## Your objective
From the listing below, set down exactly the lines between the one holding "MATRIX pin CS: GP27 -> GP14" and the one holding "POT3 pin GND: GND -> 3V3", inclusive. No other line is wanted.

□ □ □ □

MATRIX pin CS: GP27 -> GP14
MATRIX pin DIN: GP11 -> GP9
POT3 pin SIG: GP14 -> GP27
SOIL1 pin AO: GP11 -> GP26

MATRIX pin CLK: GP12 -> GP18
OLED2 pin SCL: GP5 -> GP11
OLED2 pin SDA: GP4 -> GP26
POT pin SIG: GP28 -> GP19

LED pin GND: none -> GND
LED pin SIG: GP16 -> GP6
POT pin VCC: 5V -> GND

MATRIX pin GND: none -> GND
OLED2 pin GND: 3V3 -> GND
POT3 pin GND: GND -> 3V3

□ □ □ □

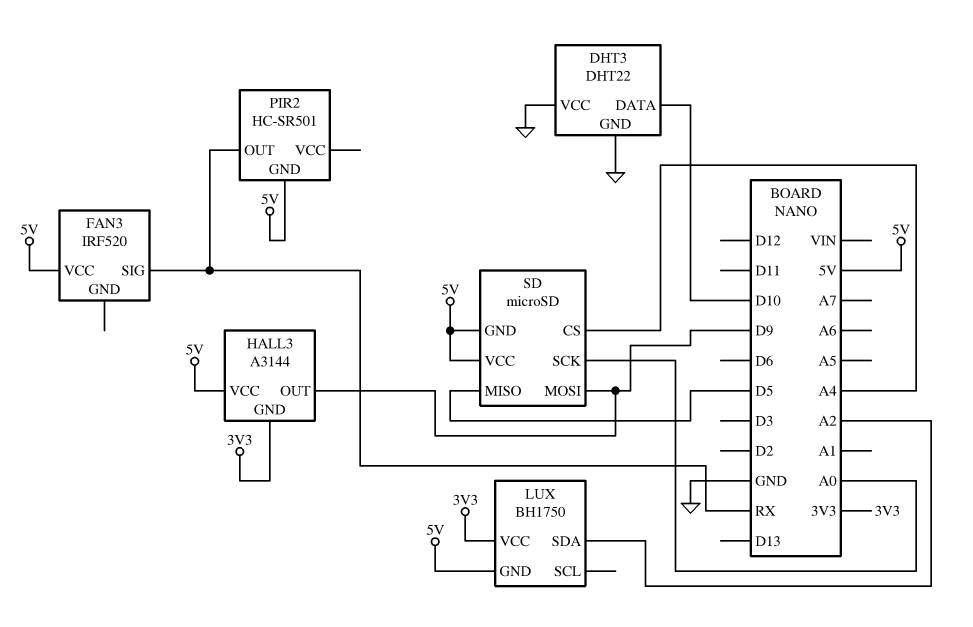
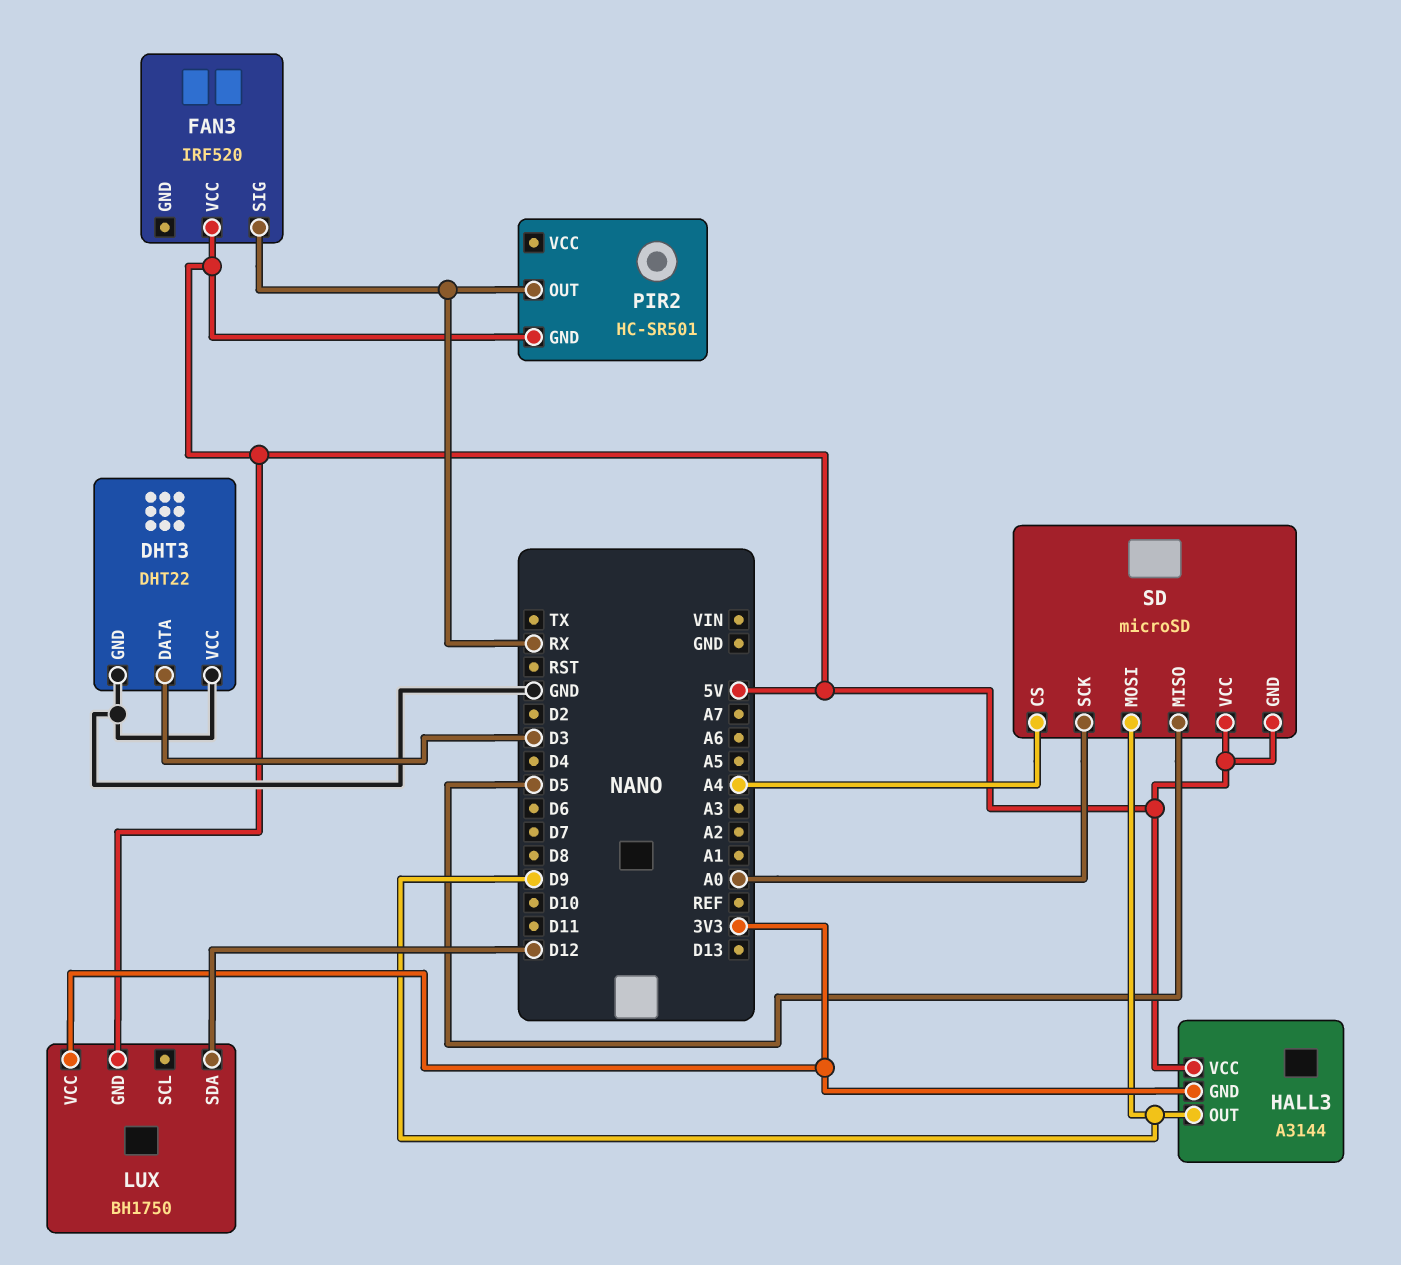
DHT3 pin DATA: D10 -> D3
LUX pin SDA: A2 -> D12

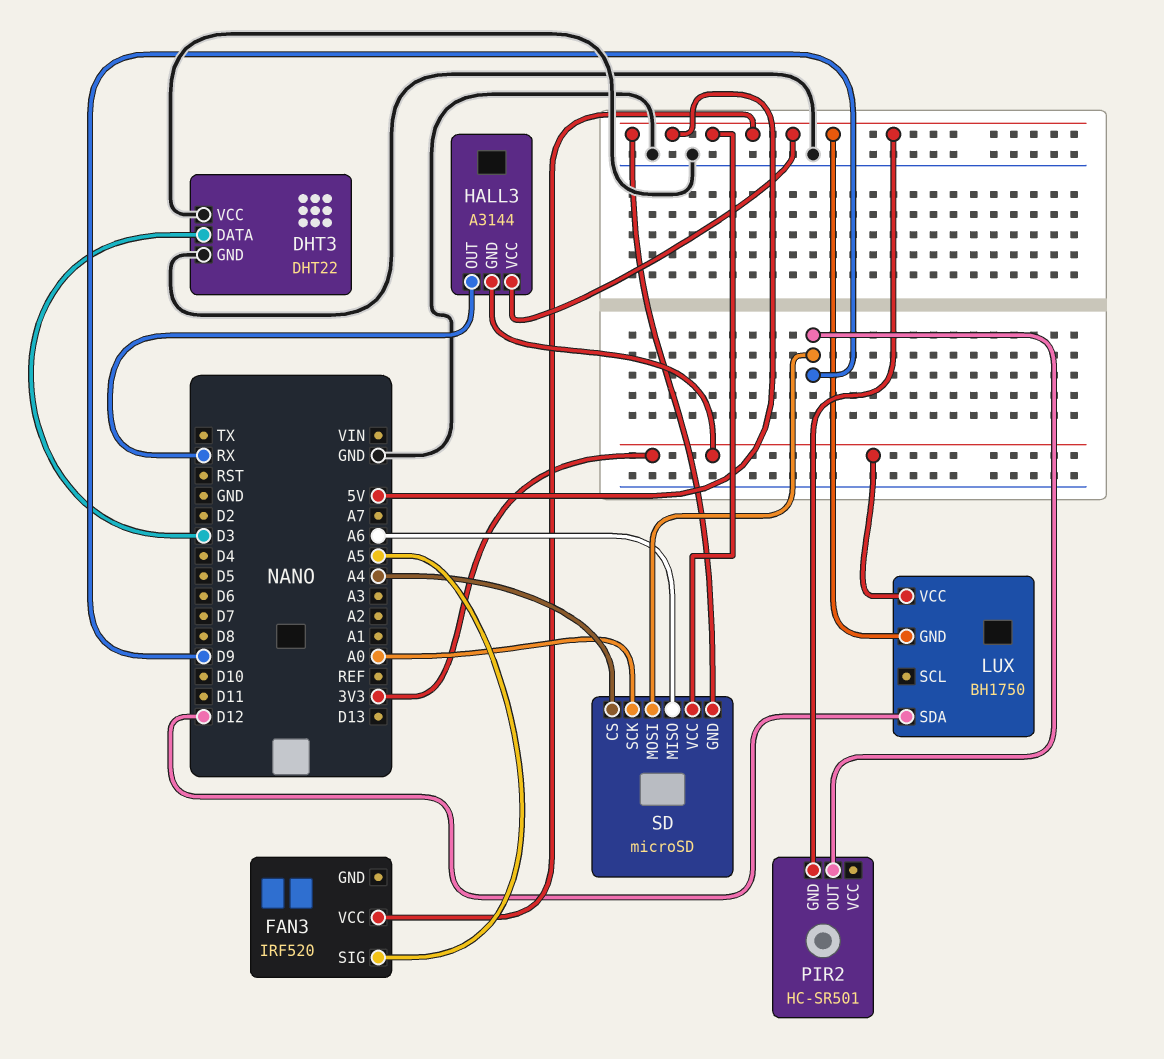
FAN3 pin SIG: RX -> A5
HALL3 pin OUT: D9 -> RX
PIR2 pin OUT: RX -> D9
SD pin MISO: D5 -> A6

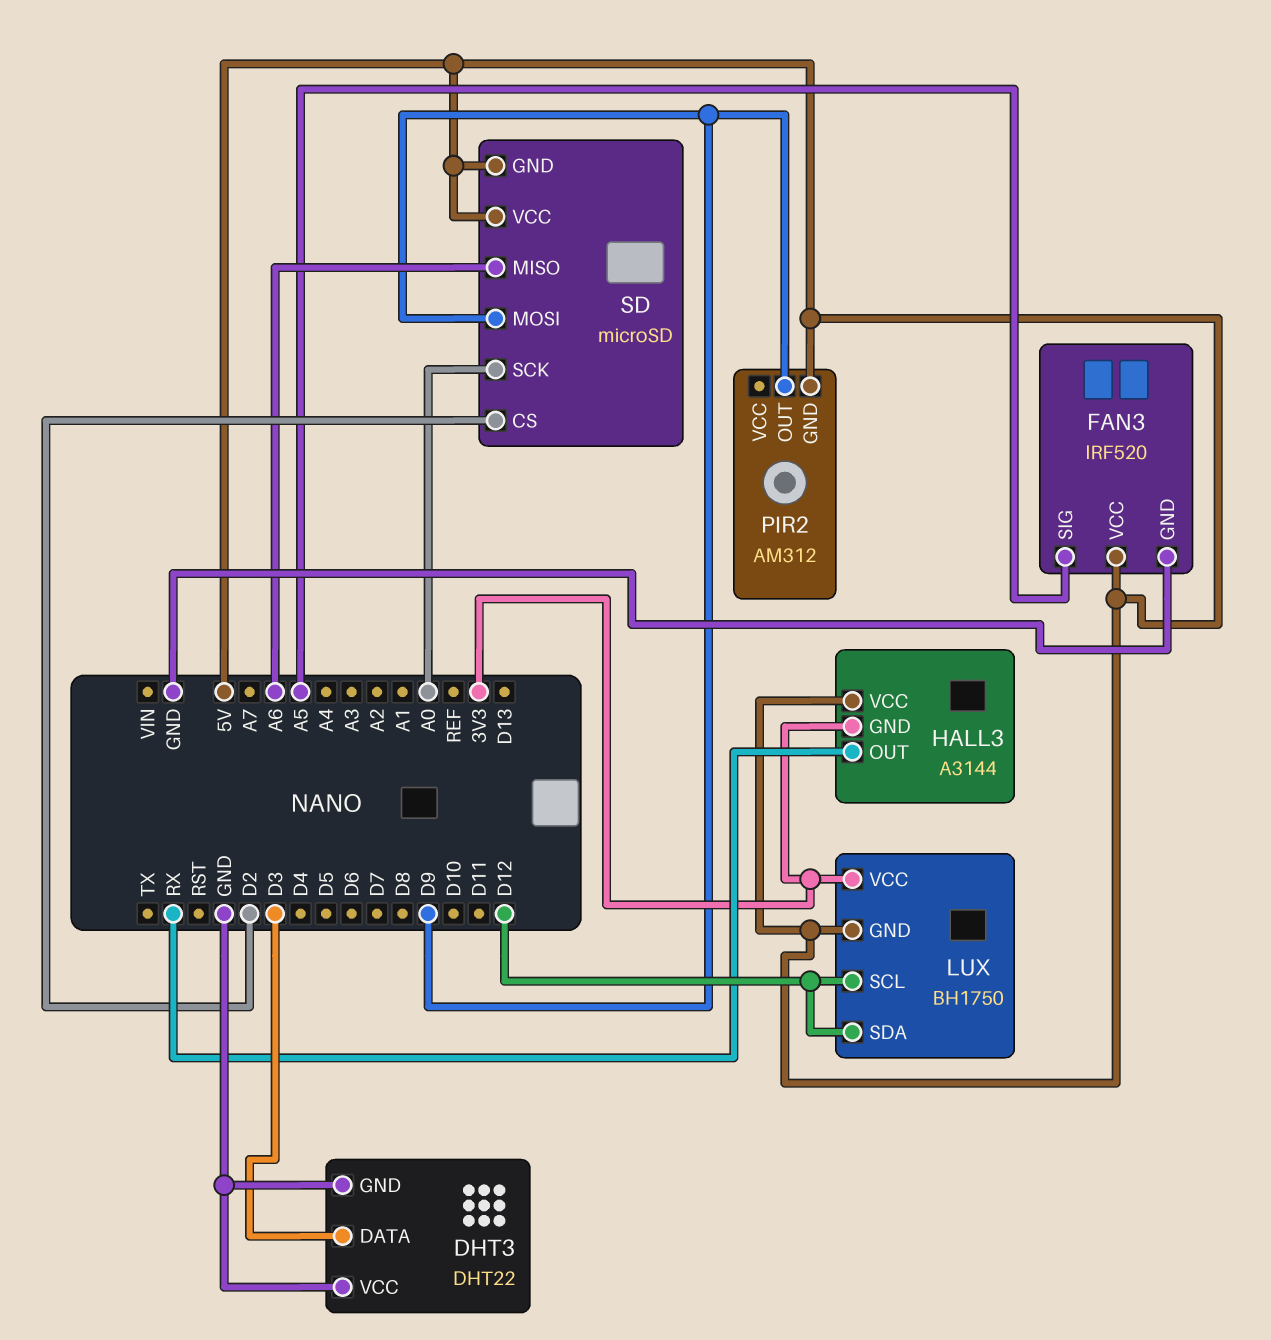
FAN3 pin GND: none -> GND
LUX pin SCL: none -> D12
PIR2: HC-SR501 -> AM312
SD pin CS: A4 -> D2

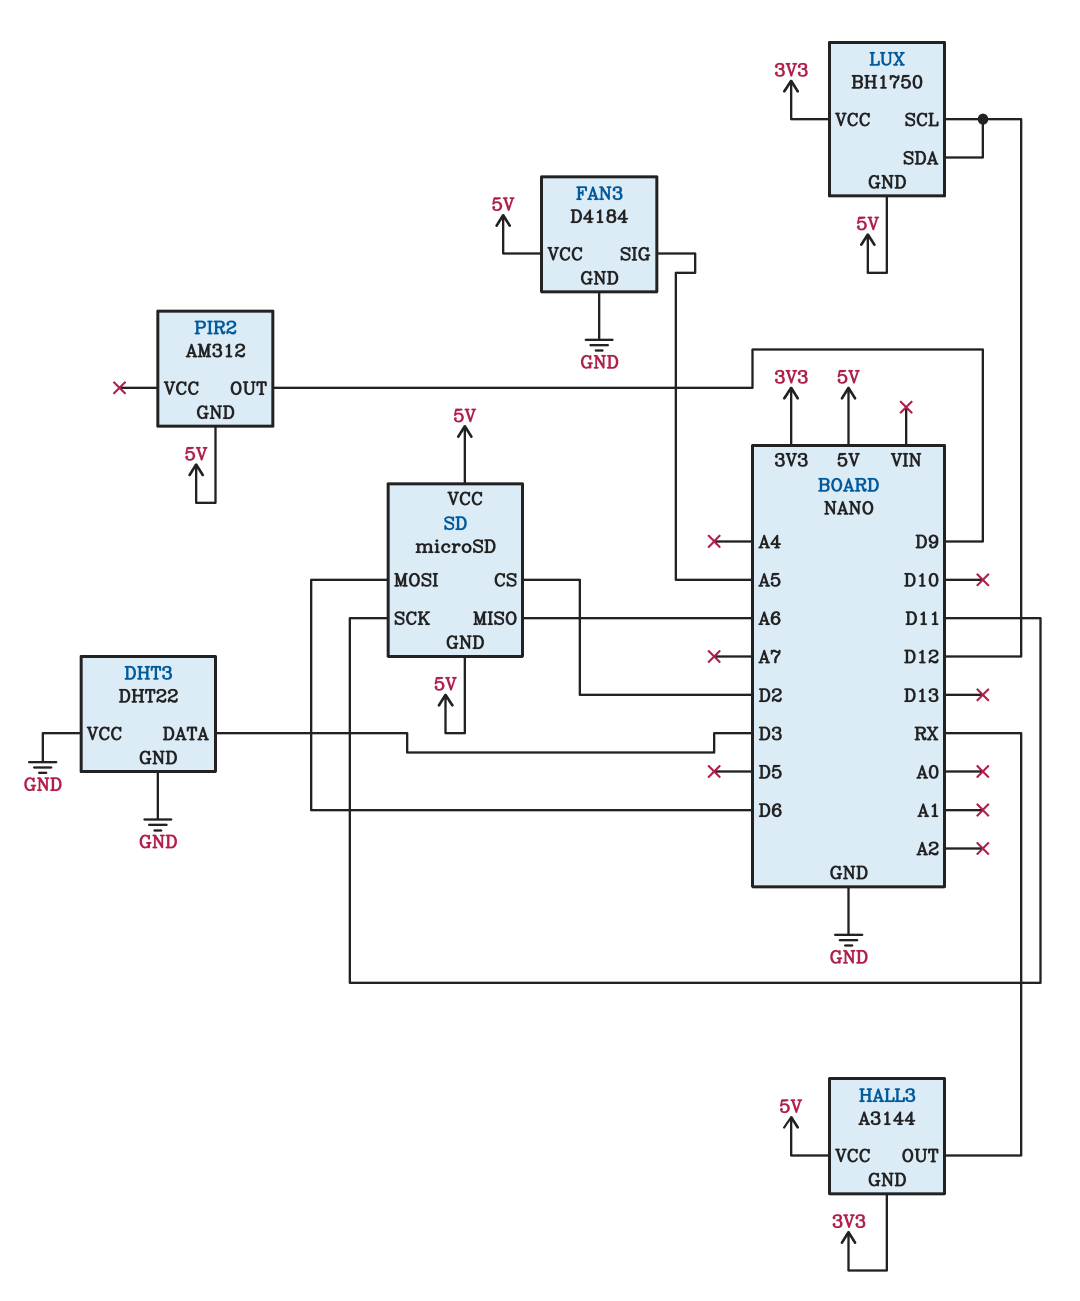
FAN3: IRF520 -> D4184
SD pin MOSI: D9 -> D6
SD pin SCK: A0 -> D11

□ □ □ □

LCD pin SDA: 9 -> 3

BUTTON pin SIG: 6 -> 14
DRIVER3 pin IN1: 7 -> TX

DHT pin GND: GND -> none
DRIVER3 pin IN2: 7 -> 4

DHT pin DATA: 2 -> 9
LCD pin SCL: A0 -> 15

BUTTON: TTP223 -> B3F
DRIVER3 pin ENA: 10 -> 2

□ □ □ □

## Reply
MATRIX pin CS: GP27 -> GP14
MATRIX pin DIN: GP11 -> GP9
POT3 pin SIG: GP14 -> GP27
SOIL1 pin AO: GP11 -> GP26

MATRIX pin CLK: GP12 -> GP18
OLED2 pin SCL: GP5 -> GP11
OLED2 pin SDA: GP4 -> GP26
POT pin SIG: GP28 -> GP19

LED pin GND: none -> GND
LED pin SIG: GP16 -> GP6
POT pin VCC: 5V -> GND

MATRIX pin GND: none -> GND
OLED2 pin GND: 3V3 -> GND
POT3 pin GND: GND -> 3V3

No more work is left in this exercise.